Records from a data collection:
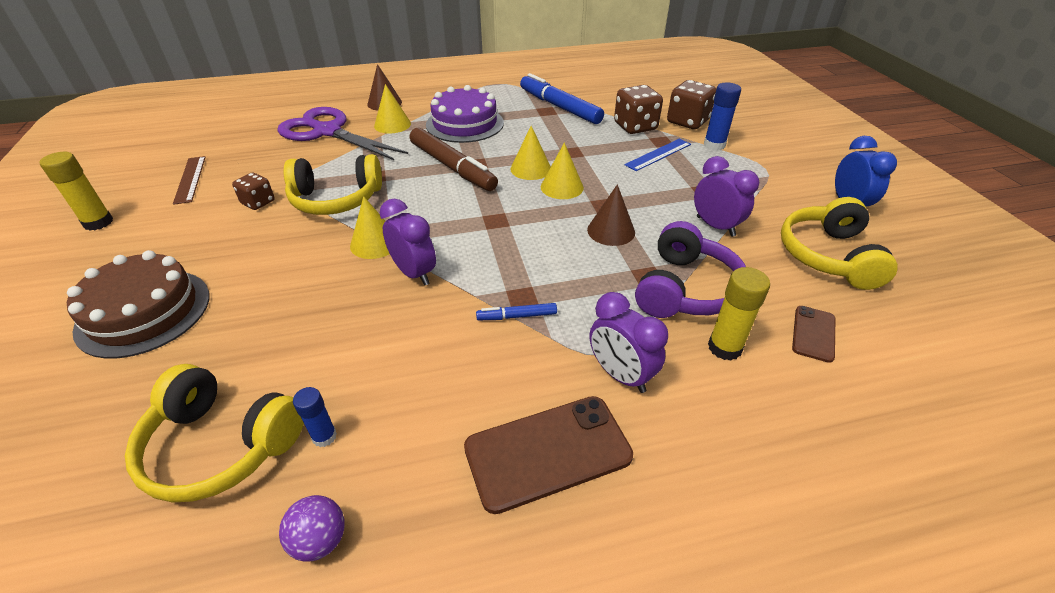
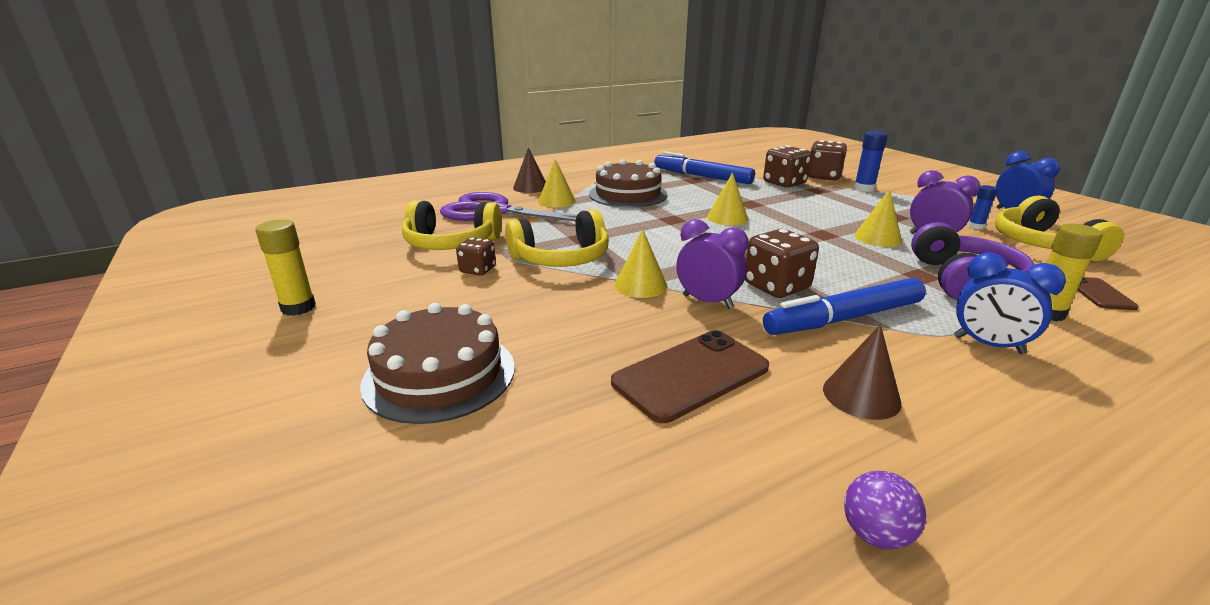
camera: 15 degrees left, 15 degrees down
(190, 179) = (377, 261): brown ruler -> none
(221, 445) = (665, 474): yellow headphones -> yellow headphones (451, 243)
(324, 436) = (771, 443): blue glue stick -> blue glue stick (976, 226)
(452, 167) = (652, 224): brown marker -> none
(465, 124) = (628, 194): purple cake -> brown cake
(492, 266) = (776, 287): none -> brown dice
(517, 316) = (844, 319): blue marker -> blue marker, size x2.23
(548, 452) = (1001, 412): brown phone -> brown phone (691, 375)
(562, 187) = (770, 227): yellow cone -> yellow cone (877, 238)
(611, 231) = (851, 250): brown cone -> brown cone (861, 395)
(620, 375) = (988, 345): purple clock -> blue clock
(658, 154) = (826, 198): blue ruler -> none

YOUR INSTRUCTIONS:
Copy the preceding data in full and word for word, dropping its pictures.

EXERCISE RESULT:
camera: 15 degrees left, 15 degrees down
(190, 179) = (377, 261): brown ruler -> none
(221, 445) = (665, 474): yellow headphones -> yellow headphones (451, 243)
(324, 436) = (771, 443): blue glue stick -> blue glue stick (976, 226)
(452, 167) = (652, 224): brown marker -> none
(465, 124) = (628, 194): purple cake -> brown cake
(492, 266) = (776, 287): none -> brown dice
(517, 316) = (844, 319): blue marker -> blue marker, size x2.23
(548, 452) = (1001, 412): brown phone -> brown phone (691, 375)
(562, 187) = (770, 227): yellow cone -> yellow cone (877, 238)
(611, 231) = (851, 250): brown cone -> brown cone (861, 395)
(620, 375) = (988, 345): purple clock -> blue clock
(658, 154) = (826, 198): blue ruler -> none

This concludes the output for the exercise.